**Activity**: No pictures go in the copy. Restate, word for word, each line from the one containing "The camera went 45" through the last line below.

-=-=-

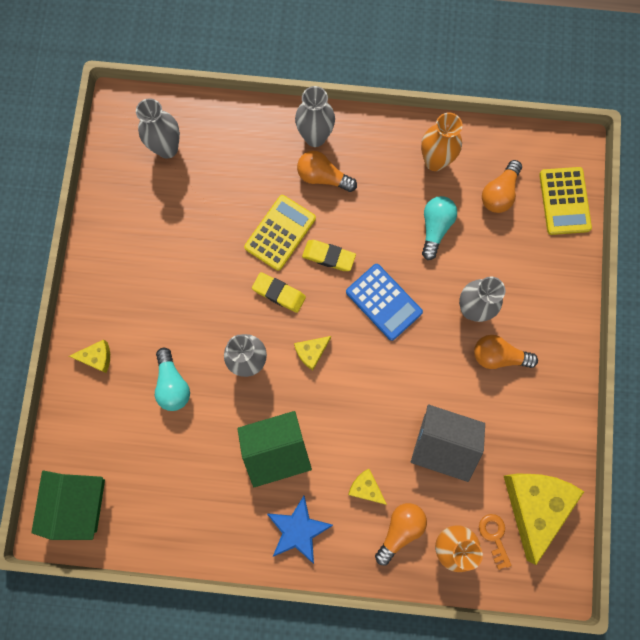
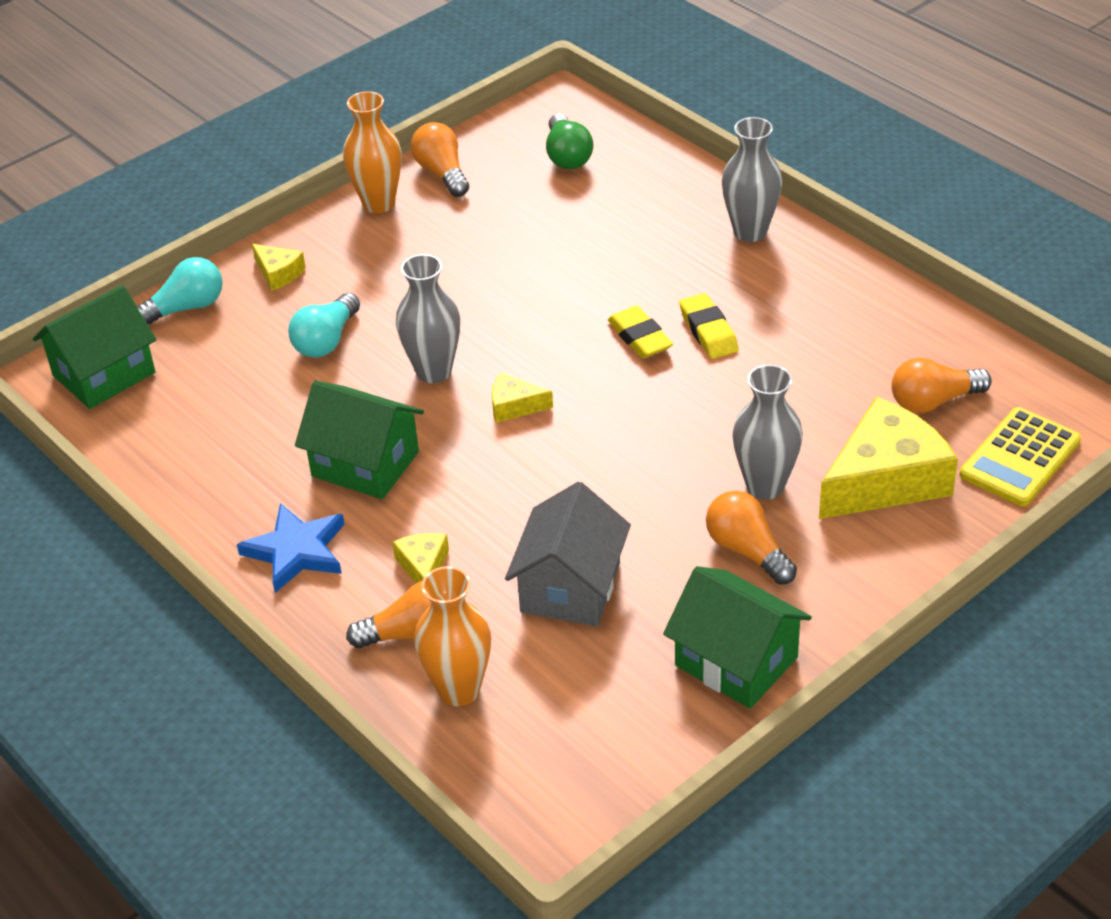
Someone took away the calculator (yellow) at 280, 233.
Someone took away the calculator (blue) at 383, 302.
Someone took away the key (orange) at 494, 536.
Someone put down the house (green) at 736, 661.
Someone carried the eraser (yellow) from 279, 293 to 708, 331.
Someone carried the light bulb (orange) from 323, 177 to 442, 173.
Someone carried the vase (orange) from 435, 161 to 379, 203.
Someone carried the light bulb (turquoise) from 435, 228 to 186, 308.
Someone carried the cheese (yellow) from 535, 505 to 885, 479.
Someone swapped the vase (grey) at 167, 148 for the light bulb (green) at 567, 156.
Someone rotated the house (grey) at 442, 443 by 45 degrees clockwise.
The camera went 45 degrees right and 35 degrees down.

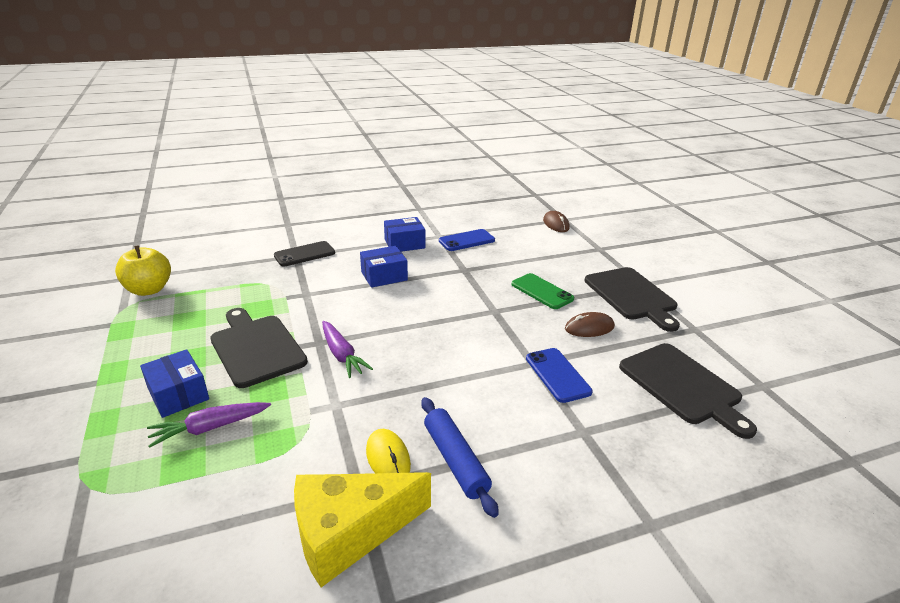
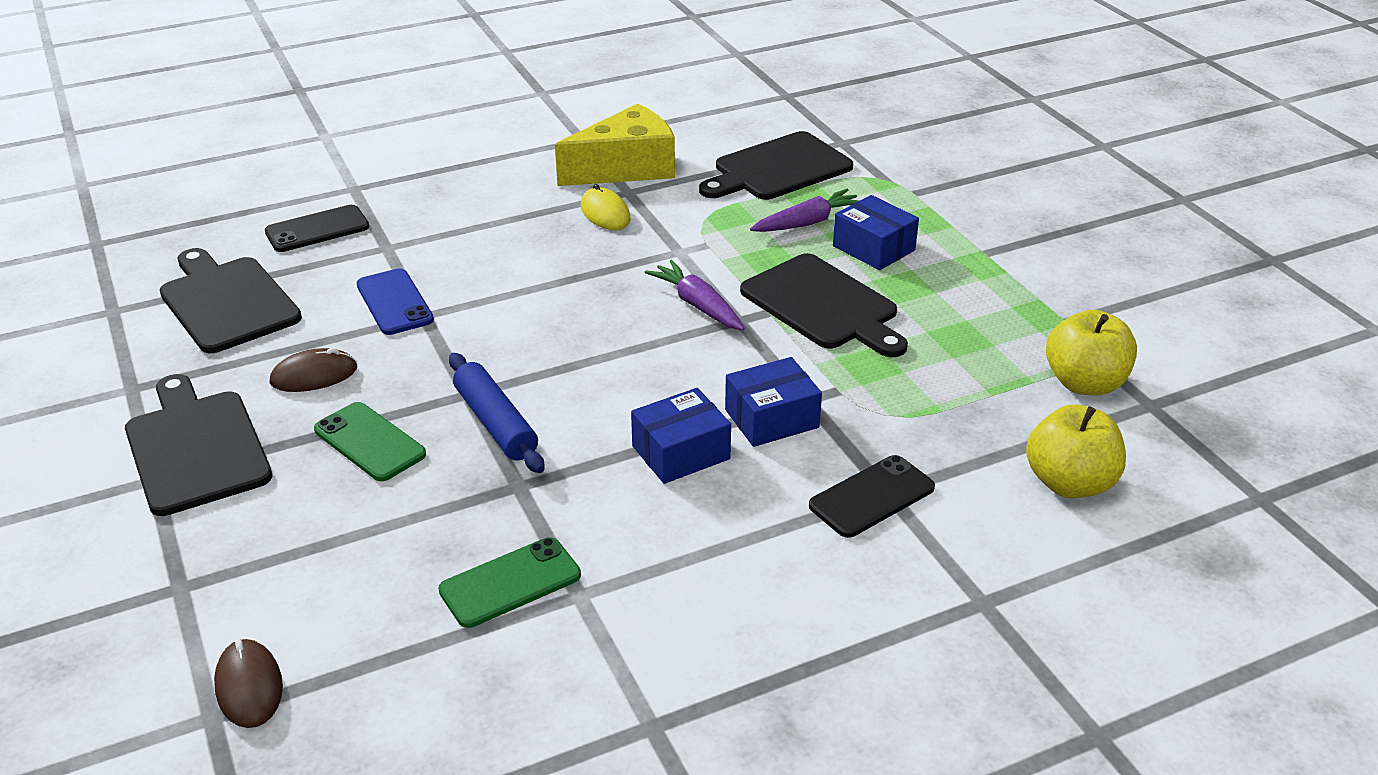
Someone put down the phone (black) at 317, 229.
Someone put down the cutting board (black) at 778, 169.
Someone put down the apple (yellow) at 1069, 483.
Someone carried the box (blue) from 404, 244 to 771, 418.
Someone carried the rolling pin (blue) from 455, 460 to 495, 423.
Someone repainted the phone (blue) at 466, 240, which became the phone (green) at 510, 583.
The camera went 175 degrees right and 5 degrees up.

-=-=-

**Written response**:
The camera went 45 degrees right and 35 degrees down.

Someone put down the phone (black) at 317, 229.
Someone put down the cutting board (black) at 778, 169.
Someone put down the apple (yellow) at 1069, 483.
Someone carried the box (blue) from 404, 244 to 771, 418.
Someone carried the rolling pin (blue) from 455, 460 to 495, 423.
Someone repainted the phone (blue) at 466, 240, which became the phone (green) at 510, 583.
The camera went 175 degrees right and 5 degrees up.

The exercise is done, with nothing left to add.